What you should do
Please return every line in the entries below with the word "calculator" in it.
-------- Information provided --------
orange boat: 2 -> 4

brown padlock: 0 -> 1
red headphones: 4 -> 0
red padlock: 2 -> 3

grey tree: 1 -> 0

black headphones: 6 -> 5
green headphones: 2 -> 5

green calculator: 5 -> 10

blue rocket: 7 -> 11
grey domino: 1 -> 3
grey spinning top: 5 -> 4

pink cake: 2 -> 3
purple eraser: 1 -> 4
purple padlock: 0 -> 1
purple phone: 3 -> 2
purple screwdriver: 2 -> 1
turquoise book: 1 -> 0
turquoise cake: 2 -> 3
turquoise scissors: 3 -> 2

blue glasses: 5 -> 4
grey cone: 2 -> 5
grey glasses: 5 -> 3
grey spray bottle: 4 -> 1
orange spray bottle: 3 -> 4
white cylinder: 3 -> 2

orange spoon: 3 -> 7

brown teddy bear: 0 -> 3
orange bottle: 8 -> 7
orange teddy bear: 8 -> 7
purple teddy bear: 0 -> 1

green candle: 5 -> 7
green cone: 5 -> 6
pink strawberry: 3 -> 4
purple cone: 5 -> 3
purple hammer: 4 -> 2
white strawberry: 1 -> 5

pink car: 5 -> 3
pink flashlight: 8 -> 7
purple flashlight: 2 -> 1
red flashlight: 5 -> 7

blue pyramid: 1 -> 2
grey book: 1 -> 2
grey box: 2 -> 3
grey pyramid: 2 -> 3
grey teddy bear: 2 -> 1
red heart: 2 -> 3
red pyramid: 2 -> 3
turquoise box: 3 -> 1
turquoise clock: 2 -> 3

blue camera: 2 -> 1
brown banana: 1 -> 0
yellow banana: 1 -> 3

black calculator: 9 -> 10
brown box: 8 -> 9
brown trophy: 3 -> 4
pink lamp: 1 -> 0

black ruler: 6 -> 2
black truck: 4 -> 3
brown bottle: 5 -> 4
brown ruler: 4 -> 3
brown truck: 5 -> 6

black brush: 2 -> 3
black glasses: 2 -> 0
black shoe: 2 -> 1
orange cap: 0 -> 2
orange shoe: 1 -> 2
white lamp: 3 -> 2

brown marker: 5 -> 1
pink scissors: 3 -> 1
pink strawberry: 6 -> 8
--------
Result below
green calculator: 5 -> 10
black calculator: 9 -> 10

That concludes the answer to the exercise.